### TASK
Search the records below for "triangle" and copy every line it turns up in.
────────────────────
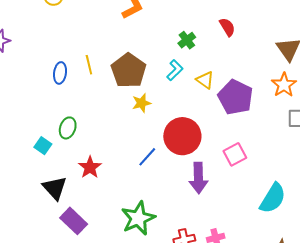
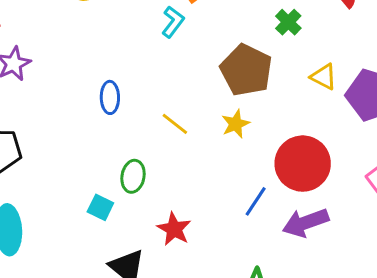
yellow line: (89, 65) -> (175, 124), moved, turned -30
cyan L-shape: (175, 70) -> (173, 22), moved
brown pentagon: (129, 71) -> (246, 70), moved
purple arrow: (198, 178) -> (306, 223), moved, turned 80

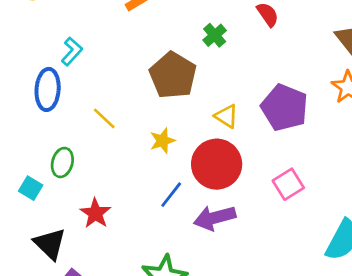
cyan L-shape: (173, 22) -> (72, 51), moved
yellow triangle: (324, 77) -> (226, 116), moved
blue ellipse: (110, 97) -> (48, 89), size x1.4
yellow star: (236, 124) -> (162, 141), moved

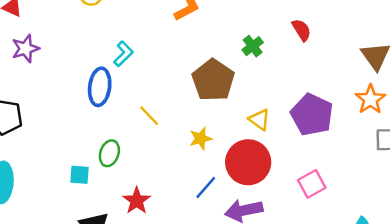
cyan square: (31, 188) -> (80, 175), turned -30

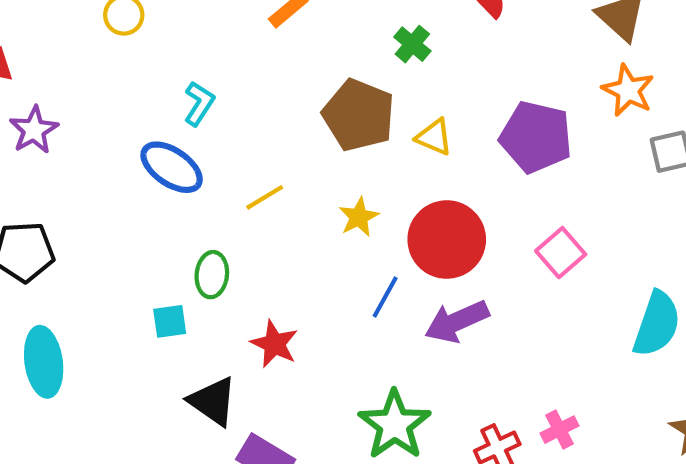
blue ellipse: (100, 87) -> (172, 167), turned -51
yellow line: (149, 116) -> (265, 197), turned -65
yellow triangle: (259, 120) -> (434, 137), moved

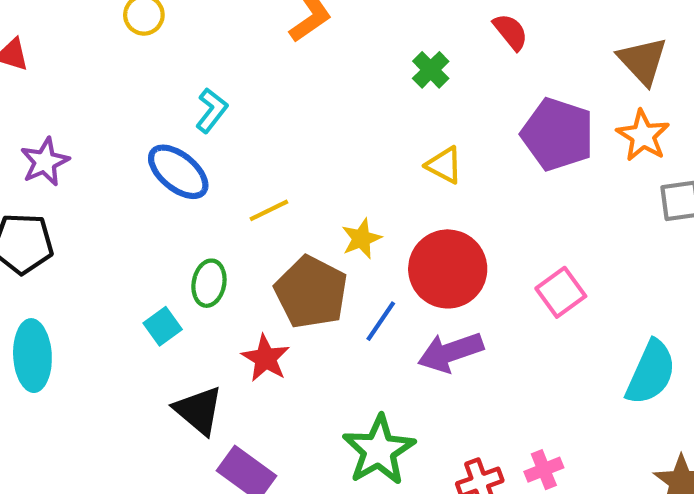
brown pentagon: (359, 115) -> (311, 292), moved
purple star: (34, 130) -> (45, 162), moved
purple pentagon: (536, 137) -> (558, 134), moved
cyan square: (170, 321) -> (163, 326), turned -33

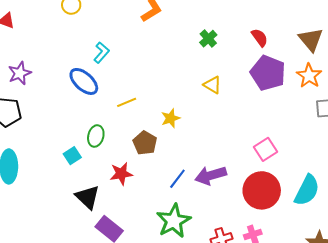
red semicircle: (511, 32) -> (260, 38), moved
red circle: (448, 269) -> (262, 190), moved
brown pentagon: (311, 292) -> (145, 143), size x0.7
blue line: (381, 321) -> (177, 179), moved
red star: (266, 358) -> (121, 174), turned 30

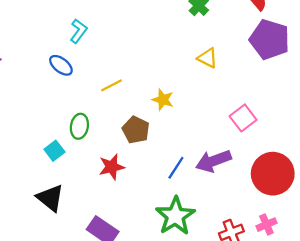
blue ellipse: (84, 81) -> (61, 65), size x0.7
yellow star: (171, 118) -> (163, 100), turned -30
pink square: (265, 149) -> (243, 118), moved
black triangle: (88, 197) -> (50, 198), moved

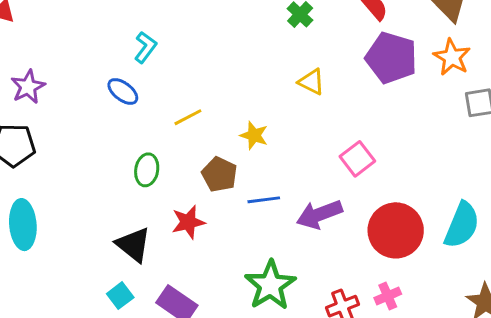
cyan square: (54, 151) -> (120, 296), moved
blue line: (176, 168) -> (264, 200), moved, turned 50
black triangle: (50, 198) -> (133, 245), moved

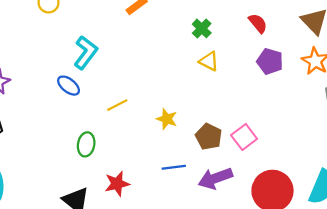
cyan L-shape: (145, 47) -> (86, 52), size x1.4
purple pentagon: (391, 58) -> (270, 61), size x0.7
yellow triangle: (311, 82) -> (209, 61), moved
brown pentagon: (219, 174) -> (209, 137), moved

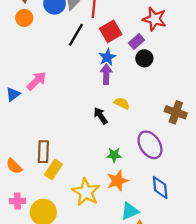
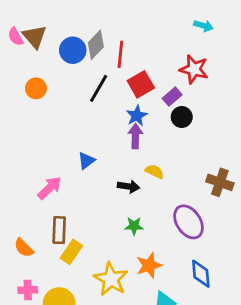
orange circle: (24, 18) -> (36, 88), moved
pink arrow: (37, 81) -> (50, 188), moved
blue triangle: (13, 94) -> (86, 161), moved
black arrow: (101, 116) -> (129, 186), turned 132
green star: (114, 155) -> (134, 226), moved

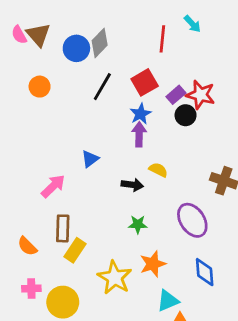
cyan arrow: (204, 26) -> (192, 24), moved, turned 30
red line: (120, 54) -> (162, 39), moved
red star: (194, 69) -> (201, 95), moved

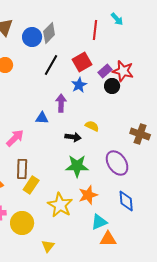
purple arrow: (139, 134) -> (61, 103), moved
blue triangle: (90, 159) -> (42, 118), turned 40
green star: (138, 224) -> (77, 166), size x1.6

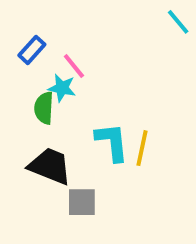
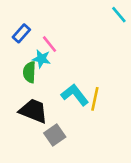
cyan L-shape: (112, 142) -> (75, 95), turned -32
gray square: (82, 202) -> (55, 135), turned -35

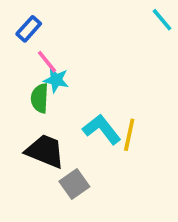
blue rectangle: (21, 33) -> (29, 29), moved
pink line: (49, 44) -> (47, 62), moved

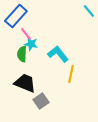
blue rectangle: (29, 29) -> (16, 16), size x1.6
cyan L-shape: (102, 129) -> (58, 54), moved

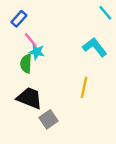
blue rectangle: (16, 16) -> (19, 19), size x0.6
cyan L-shape: (58, 54) -> (95, 47), moved

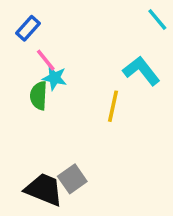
yellow line: (84, 87) -> (113, 106), moved
black trapezoid: (30, 98) -> (44, 190), moved

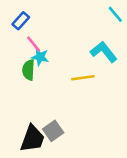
yellow line: (113, 106) -> (83, 78), turned 70
black trapezoid: (44, 190) -> (32, 139), turned 88

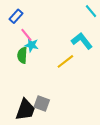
yellow line: (83, 78) -> (65, 61), turned -30
gray square: (53, 131) -> (42, 104), turned -35

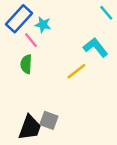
blue rectangle: (16, 16) -> (19, 19), size x1.6
cyan star: (31, 45) -> (43, 25), moved

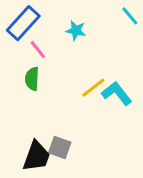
cyan star: (43, 25) -> (76, 31), moved
cyan L-shape: (96, 47) -> (117, 93), moved

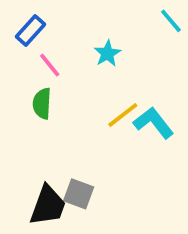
blue rectangle: (23, 23) -> (30, 30), size x0.7
cyan star: (76, 31) -> (107, 54), moved, turned 30

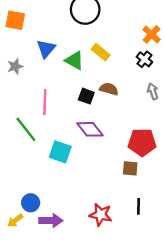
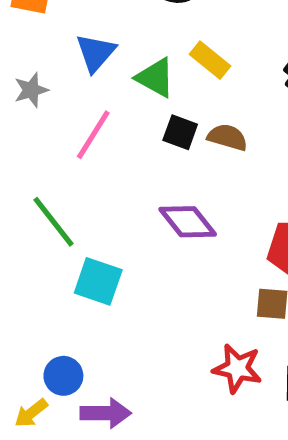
black square: (86, 96) -> (180, 132), moved
pink line: (45, 102) -> (93, 135), moved, turned 30
cyan square: (60, 152) -> (98, 281), moved
red star: (101, 215) -> (237, 368), moved

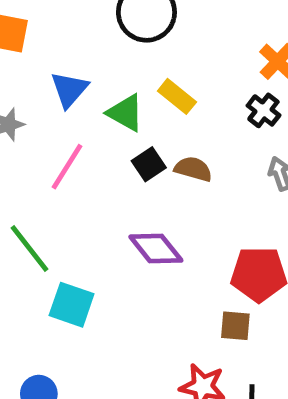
black square: (180, 132) -> (149, 164), turned 36

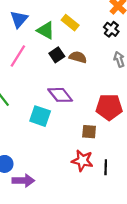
cyan square: (72, 305) -> (40, 116), moved
brown square: (235, 326) -> (89, 132), moved

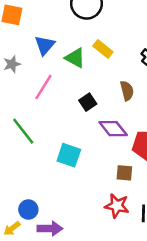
black square: (57, 55) -> (88, 102), moved
brown semicircle: (78, 57) -> (127, 91), moved, turned 60
purple diamond: (60, 95) -> (113, 129), moved

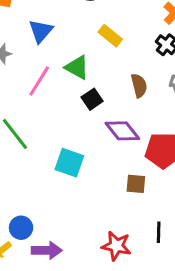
green triangle: (75, 58) -> (77, 67), moved
red star: (117, 206) -> (116, 246), moved

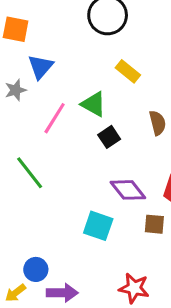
blue triangle: (41, 31) -> (41, 67), moved
purple diamond: (122, 131) -> (128, 190), moved
cyan square: (69, 163) -> (98, 226), moved

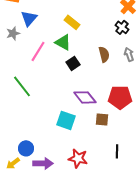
yellow rectangle: (128, 71) -> (72, 22), moved
red star: (134, 288) -> (78, 158), moved

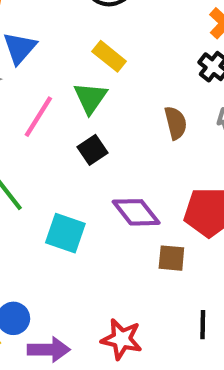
green triangle: (63, 42) -> (90, 98), turned 36
black square: (73, 63) -> (92, 150), moved
cyan square: (66, 120) -> (65, 233), moved

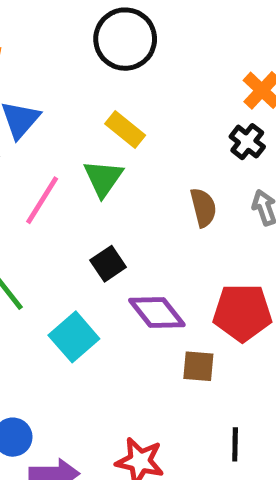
black square: (92, 150) -> (108, 264), moved
cyan square: (65, 233) -> (74, 337), turned 30

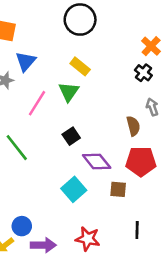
brown semicircle: (203, 208) -> (133, 126), moved
cyan square: (74, 337) -> (74, 189), moved

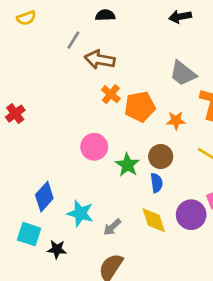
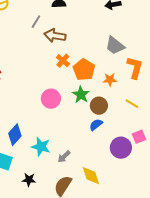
orange pentagon: (140, 107) -> (84, 70), turned -30
green star: (127, 165) -> (81, 95), moved
blue semicircle: (157, 183) -> (96, 125), turned -120
yellow diamond: (154, 220) -> (91, 176), moved
black star: (57, 249) -> (29, 180), moved

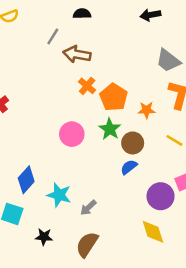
gray trapezoid: (115, 46) -> (168, 61), moved
yellow diamond: (91, 176) -> (153, 232), moved

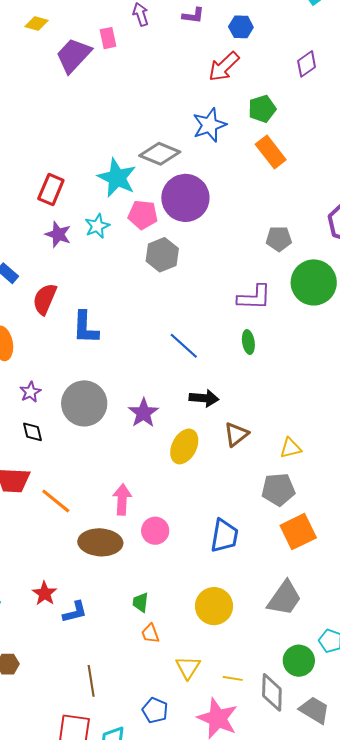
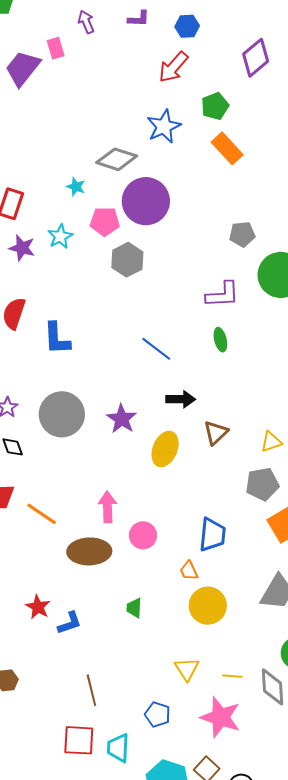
purple diamond: (307, 64) -> (256, 58), size x1.4
cyan star: (117, 178) -> (76, 187), size x0.5
orange trapezoid: (150, 633) -> (189, 571), moved

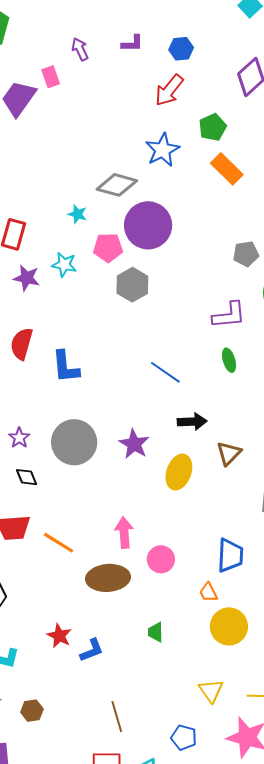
cyan star: (60, 236) -> (64, 265), turned -30

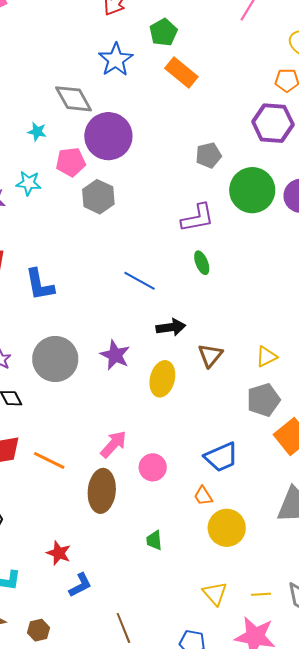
gray diamond: (117, 185) -> (74, 99), turned 51
pink arrow: (124, 533) -> (113, 444), turned 52
blue trapezoid: (230, 555) -> (221, 457), turned 69
brown ellipse: (108, 578) -> (102, 491), turned -75
blue L-shape: (92, 650) -> (80, 585), moved

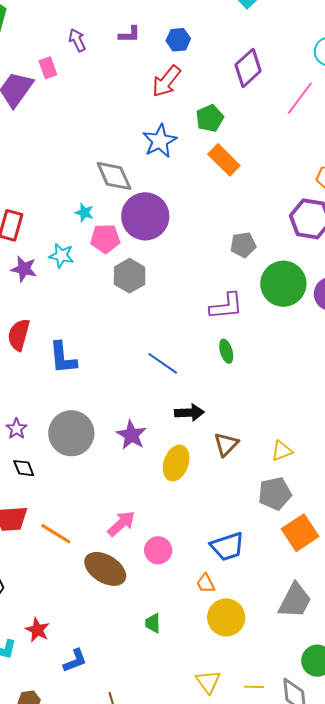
cyan star: (37, 132) -> (84, 213), moved
brown ellipse: (102, 491) -> (105, 569), turned -69
red star: (59, 553) -> (37, 630), moved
────────────────────
### EXERCISE RESULT
yellow triangle: (324, 77) -> (226, 116), moved
yellow triangle: (259, 120) -> (434, 137), moved
black triangle: (88, 197) -> (50, 198), moved
black triangle: (50, 198) -> (133, 245), moved
yellow triangle: (311, 82) -> (209, 61), moved
blue triangle: (13, 94) -> (86, 161), moved
blue triangle: (90, 159) -> (42, 118), turned 40
green triangle: (75, 58) -> (77, 67), moved
blue triangle: (41, 31) -> (41, 67), moved
green triangle: (63, 42) -> (90, 98), turned 36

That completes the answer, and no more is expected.